**Records for this task**:

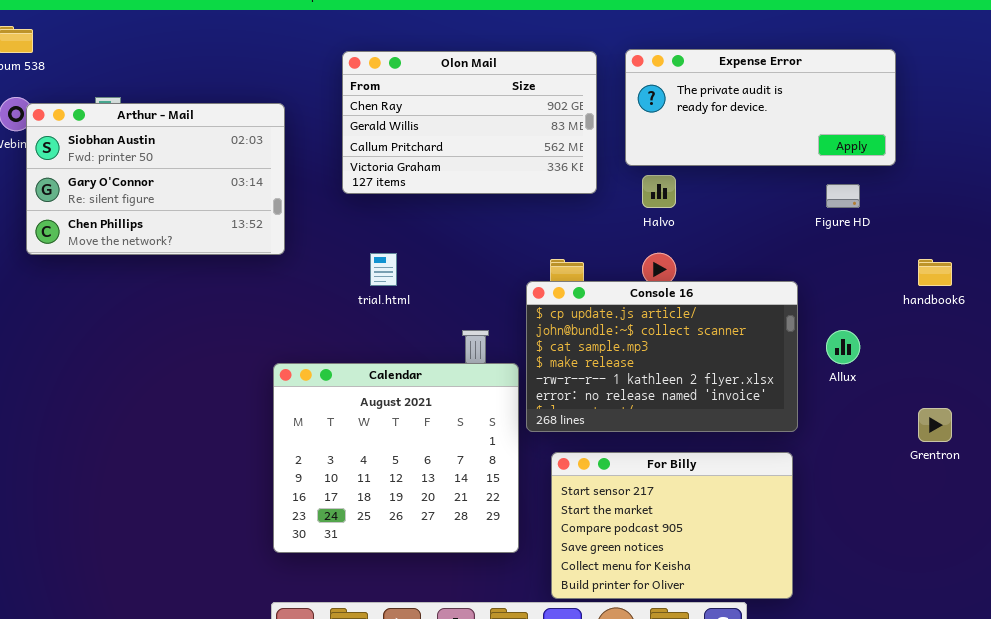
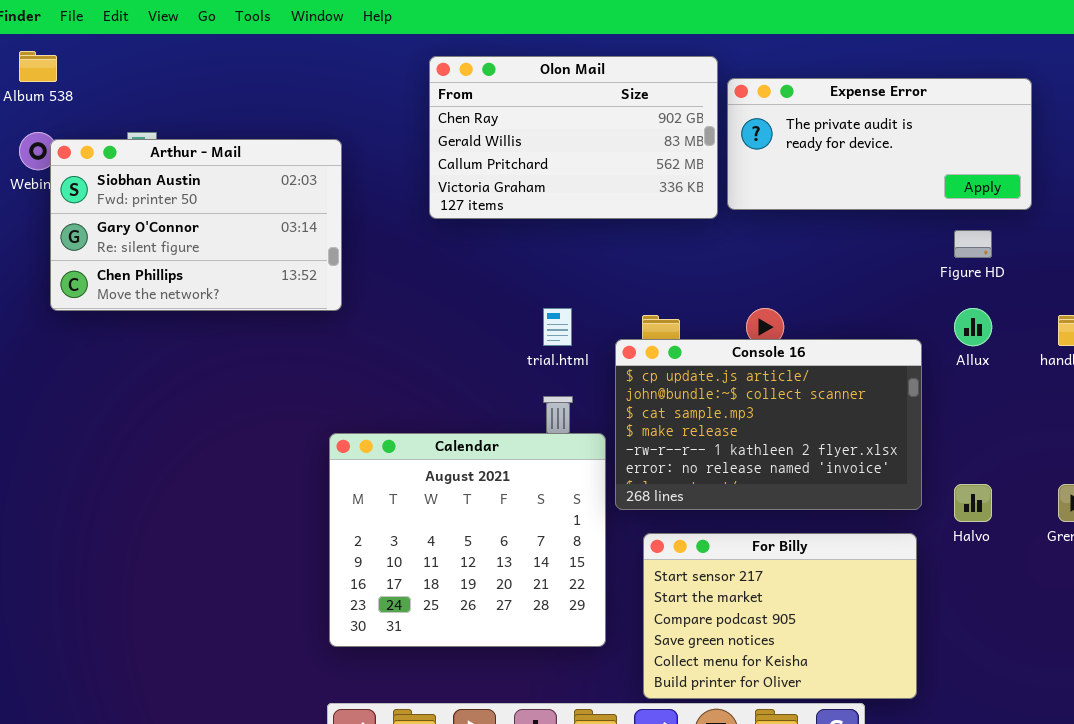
Olon Mail: [342,51,597,194] -> [429,56,718,219], moved
Halvo: [642,175,676,208] -> [954,484,992,522], moved
trial.html: [370,253,397,286] -> [543,308,572,346], moved
Allux: [826,330,860,364] -> [954,308,992,346], moved

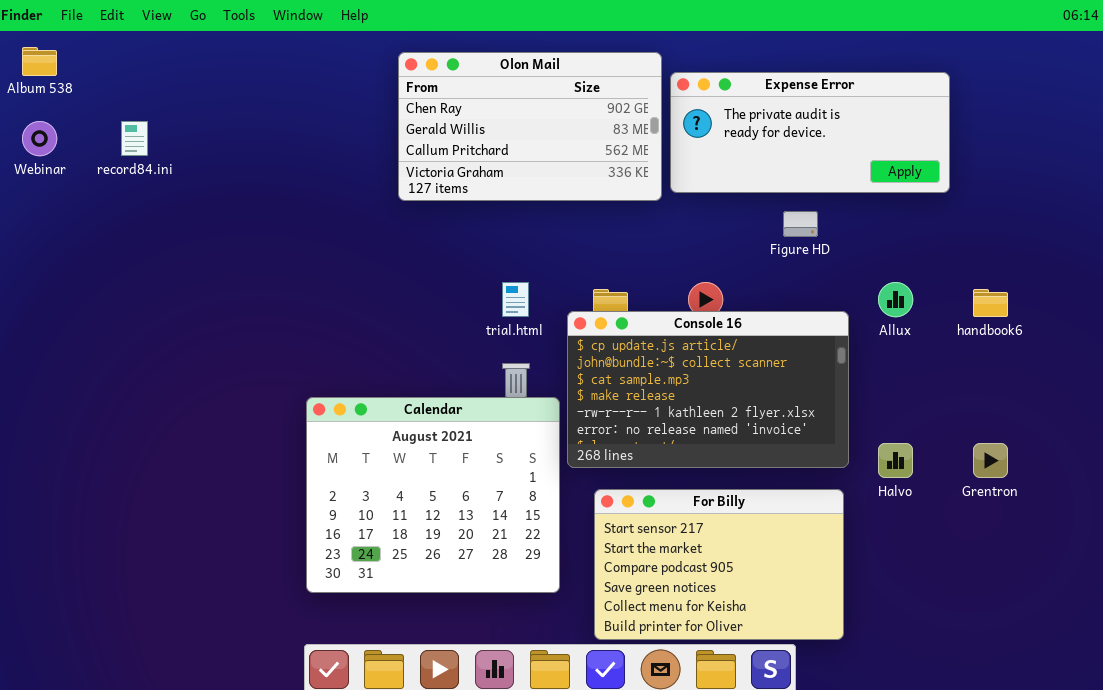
Arthur - Mail: [50,139,342,311] -> none, closed
Figure HD: [954,230,992,258] -> [783,211,818,237], moved

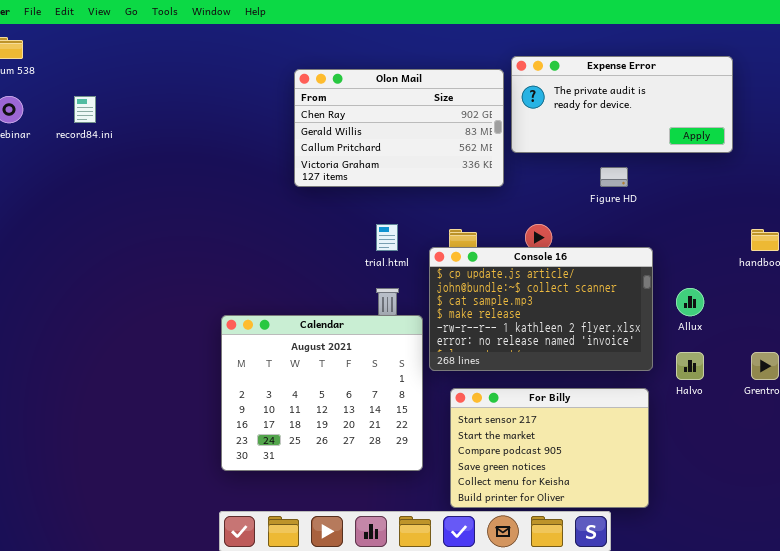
Olon Mail: [398,52,662,201] -> [294,69,504,187], moved
Allux: [878,282,913,317] -> [676,288,704,316], moved

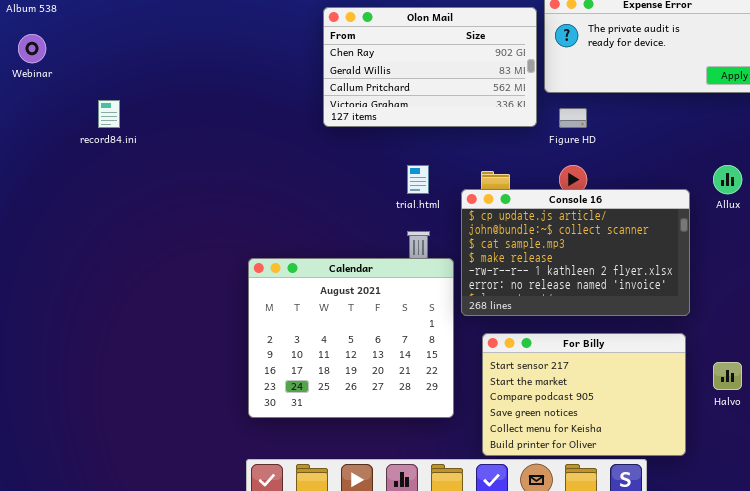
record84.ini: [74,96,96,123] -> [98,100,120,128], moved
Figure HD: [600,167,628,187] -> [559,108,587,128], moved
Allux: [676,288,704,316] -> [713,165,742,194], moved
Halvo: [676,352,704,380] -> [713,362,742,390], moved

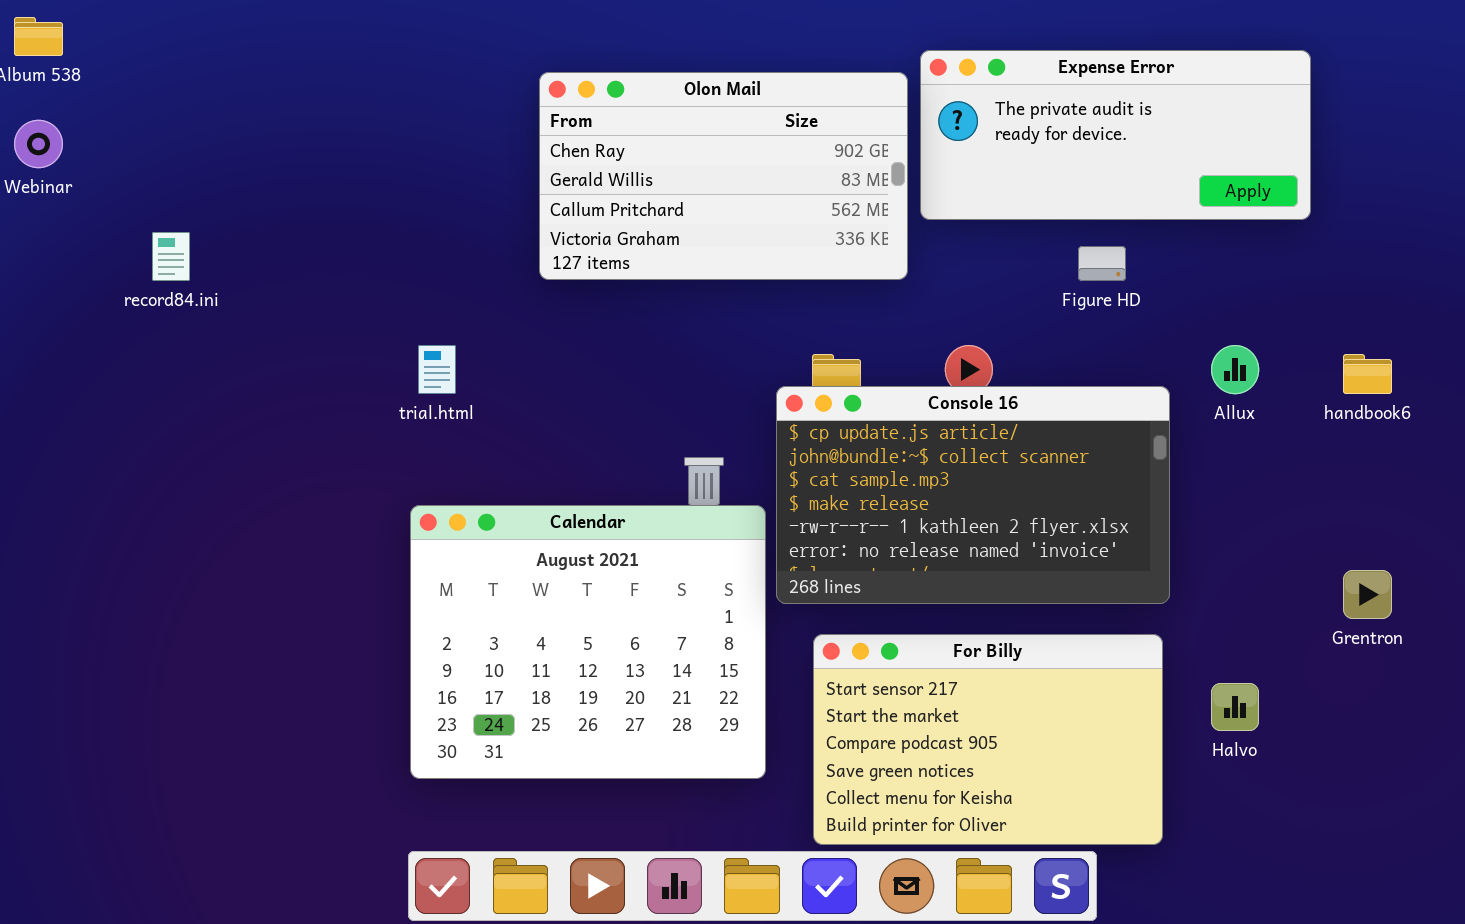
Figure HD: [559,108,587,128] -> [1078,246,1126,281], moved
trial.html: [407,165,429,194] -> [418,345,456,394], moved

**Task**: Give the lines from the one containing "Allux: [676,288,704,316] ->" through the final line of the material again, exactly and in full, but without pictures.

**Answer for the task**:
Allux: [676,288,704,316] -> [713,165,742,194], moved
Halvo: [676,352,704,380] -> [713,362,742,390], moved

Figure HD: [559,108,587,128] -> [1078,246,1126,281], moved
trial.html: [407,165,429,194] -> [418,345,456,394], moved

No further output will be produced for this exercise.